When responding, copy every record below exactly as it appears.

── DATA FOR THIS TASK ──

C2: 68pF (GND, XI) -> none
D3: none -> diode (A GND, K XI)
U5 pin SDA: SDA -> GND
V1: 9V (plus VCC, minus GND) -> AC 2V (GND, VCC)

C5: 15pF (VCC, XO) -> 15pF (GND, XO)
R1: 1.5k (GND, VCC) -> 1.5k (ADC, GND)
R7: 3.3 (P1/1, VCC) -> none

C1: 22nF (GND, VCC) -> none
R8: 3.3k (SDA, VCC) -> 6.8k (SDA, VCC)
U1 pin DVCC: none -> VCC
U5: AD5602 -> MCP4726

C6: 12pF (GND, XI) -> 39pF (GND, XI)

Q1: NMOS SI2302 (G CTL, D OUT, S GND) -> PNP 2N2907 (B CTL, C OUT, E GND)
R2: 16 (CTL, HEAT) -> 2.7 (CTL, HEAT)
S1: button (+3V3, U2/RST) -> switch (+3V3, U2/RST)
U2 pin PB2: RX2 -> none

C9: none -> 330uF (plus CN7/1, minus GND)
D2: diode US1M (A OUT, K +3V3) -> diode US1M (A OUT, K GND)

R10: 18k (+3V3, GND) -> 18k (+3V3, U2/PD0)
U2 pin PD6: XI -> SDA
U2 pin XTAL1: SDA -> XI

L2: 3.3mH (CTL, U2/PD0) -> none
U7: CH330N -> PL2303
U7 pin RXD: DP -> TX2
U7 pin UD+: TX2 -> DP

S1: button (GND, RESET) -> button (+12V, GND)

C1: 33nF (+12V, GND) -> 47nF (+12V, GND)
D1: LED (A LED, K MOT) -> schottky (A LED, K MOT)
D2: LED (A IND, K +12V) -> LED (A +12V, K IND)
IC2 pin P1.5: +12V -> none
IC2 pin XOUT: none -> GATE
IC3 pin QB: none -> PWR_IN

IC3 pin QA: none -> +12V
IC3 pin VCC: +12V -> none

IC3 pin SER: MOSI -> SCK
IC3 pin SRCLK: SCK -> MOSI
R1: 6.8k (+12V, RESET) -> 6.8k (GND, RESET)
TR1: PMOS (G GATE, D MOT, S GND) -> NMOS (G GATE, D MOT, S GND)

───

PROBLEM SOLUTION:
C2: 68pF (GND, XI) -> none
D3: none -> diode (A GND, K XI)
U5 pin SDA: SDA -> GND
V1: 9V (plus VCC, minus GND) -> AC 2V (GND, VCC)

C5: 15pF (VCC, XO) -> 15pF (GND, XO)
R1: 1.5k (GND, VCC) -> 1.5k (ADC, GND)
R7: 3.3 (P1/1, VCC) -> none

C1: 22nF (GND, VCC) -> none
R8: 3.3k (SDA, VCC) -> 6.8k (SDA, VCC)
U1 pin DVCC: none -> VCC
U5: AD5602 -> MCP4726

C6: 12pF (GND, XI) -> 39pF (GND, XI)

Q1: NMOS SI2302 (G CTL, D OUT, S GND) -> PNP 2N2907 (B CTL, C OUT, E GND)
R2: 16 (CTL, HEAT) -> 2.7 (CTL, HEAT)
S1: button (+3V3, U2/RST) -> switch (+3V3, U2/RST)
U2 pin PB2: RX2 -> none

C9: none -> 330uF (plus CN7/1, minus GND)
D2: diode US1M (A OUT, K +3V3) -> diode US1M (A OUT, K GND)

R10: 18k (+3V3, GND) -> 18k (+3V3, U2/PD0)
U2 pin PD6: XI -> SDA
U2 pin XTAL1: SDA -> XI

L2: 3.3mH (CTL, U2/PD0) -> none
U7: CH330N -> PL2303
U7 pin RXD: DP -> TX2
U7 pin UD+: TX2 -> DP

S1: button (GND, RESET) -> button (+12V, GND)

C1: 33nF (+12V, GND) -> 47nF (+12V, GND)
D1: LED (A LED, K MOT) -> schottky (A LED, K MOT)
D2: LED (A IND, K +12V) -> LED (A +12V, K IND)
IC2 pin P1.5: +12V -> none
IC2 pin XOUT: none -> GATE
IC3 pin QB: none -> PWR_IN

IC3 pin QA: none -> +12V
IC3 pin VCC: +12V -> none

IC3 pin SER: MOSI -> SCK
IC3 pin SRCLK: SCK -> MOSI
R1: 6.8k (+12V, RESET) -> 6.8k (GND, RESET)
TR1: PMOS (G GATE, D MOT, S GND) -> NMOS (G GATE, D MOT, S GND)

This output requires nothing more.